##### Input data

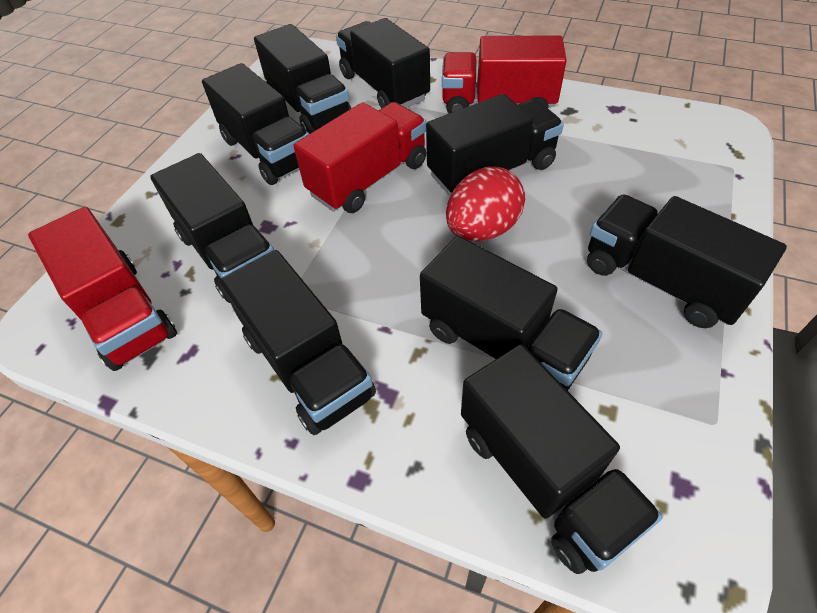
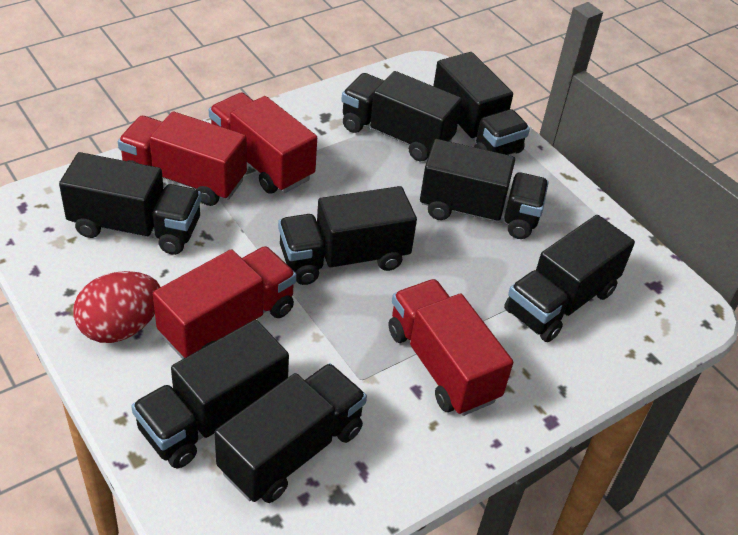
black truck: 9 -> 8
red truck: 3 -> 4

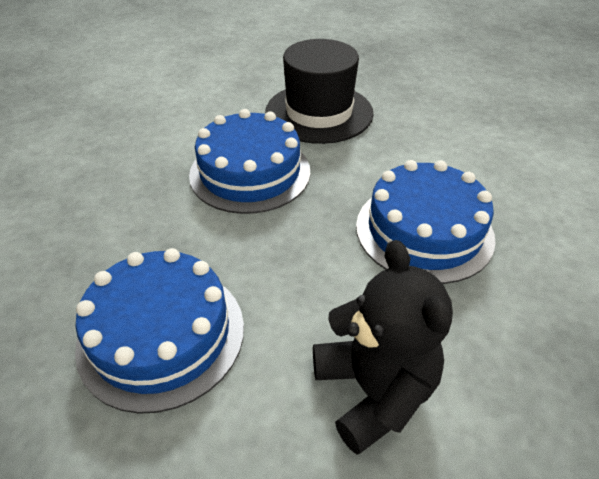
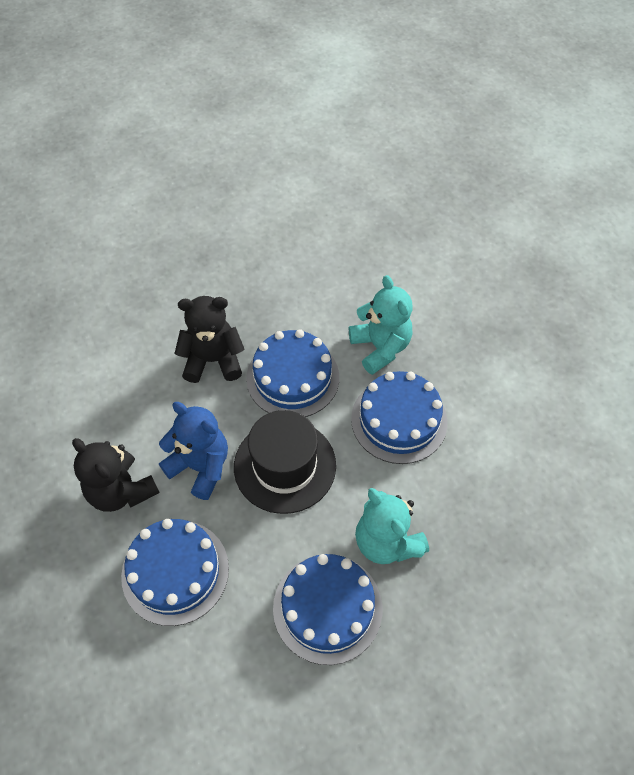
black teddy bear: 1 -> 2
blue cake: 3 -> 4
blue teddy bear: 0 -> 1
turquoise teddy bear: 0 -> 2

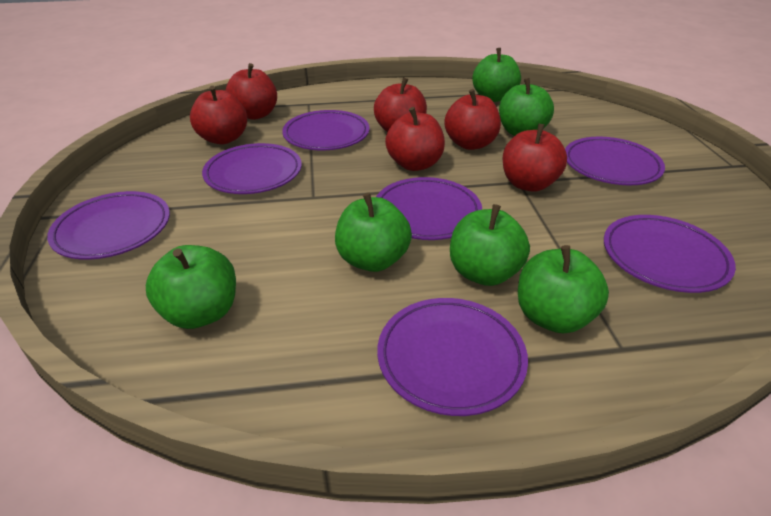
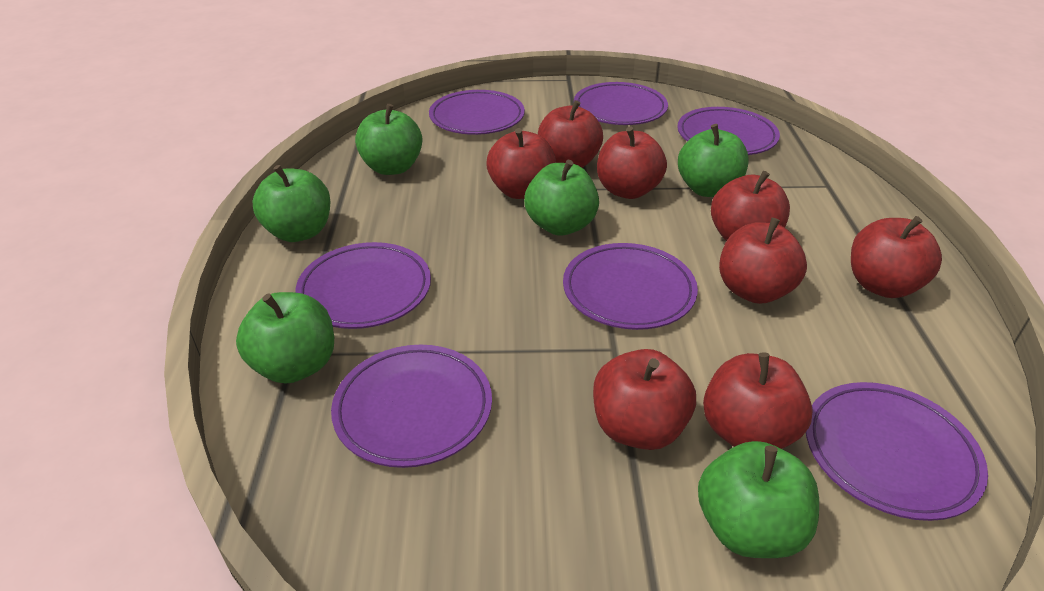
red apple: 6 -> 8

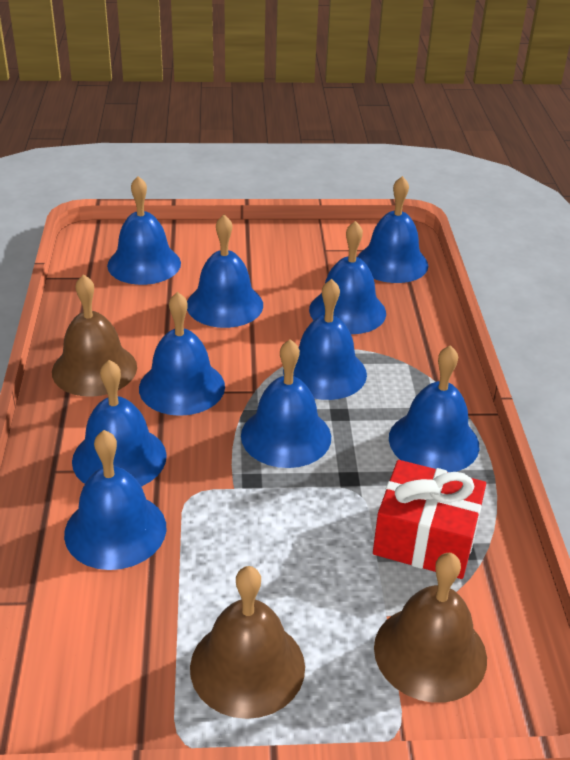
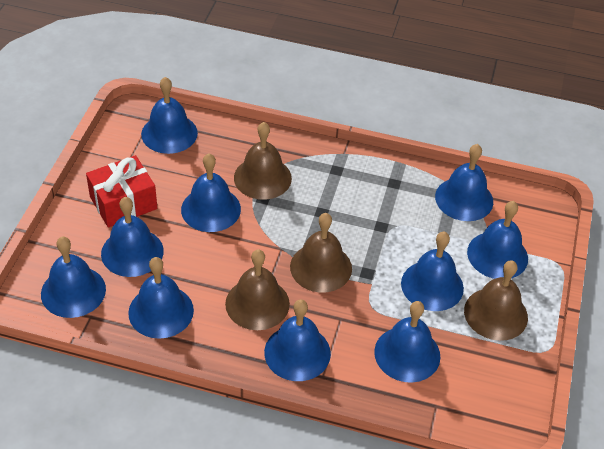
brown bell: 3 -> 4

##########

In your copy of the listing above, every line must match exactly and no picture may appear.

black truck: 9 -> 8
red truck: 3 -> 4

black teddy bear: 1 -> 2
blue cake: 3 -> 4
blue teddy bear: 0 -> 1
turquoise teddy bear: 0 -> 2

red apple: 6 -> 8

brown bell: 3 -> 4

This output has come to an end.